**Records from a dataset:**
>>>>
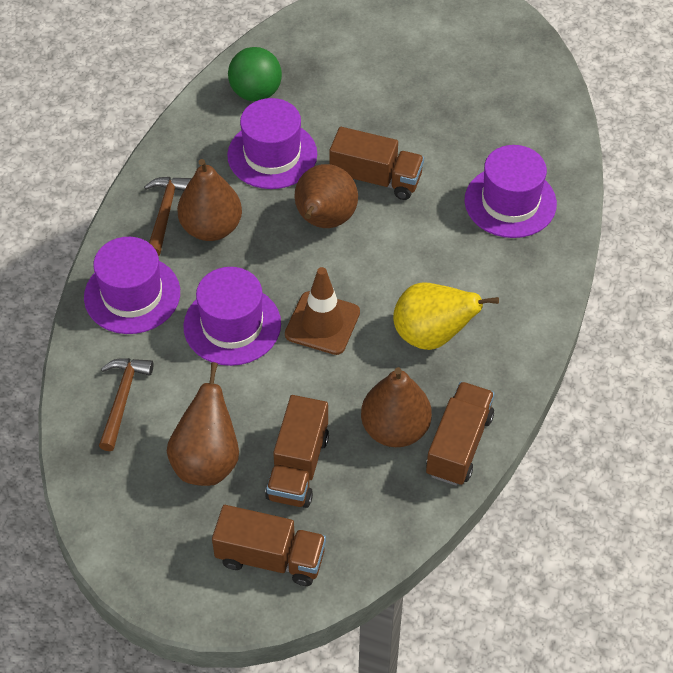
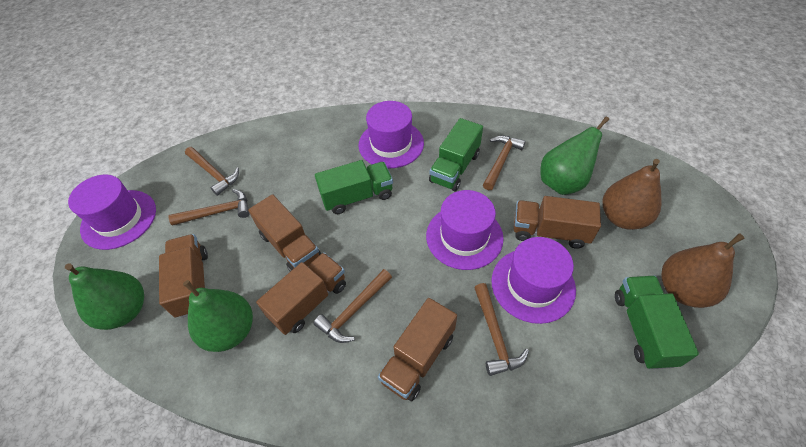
brown hammer: 2 -> 5
brown pear: 4 -> 2
brown traffic cone: 1 -> 0
brown truck: 4 -> 5
green ball: 1 -> 0
green pear: 0 -> 3
green truck: 0 -> 3
yellow pear: 1 -> 0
<<<<
Repeat only the stretch of lines that opens with the line containing "brown truck: 4 -> 5" and closes with the final line of the entries, both included, exactly as written.

brown truck: 4 -> 5
green ball: 1 -> 0
green pear: 0 -> 3
green truck: 0 -> 3
yellow pear: 1 -> 0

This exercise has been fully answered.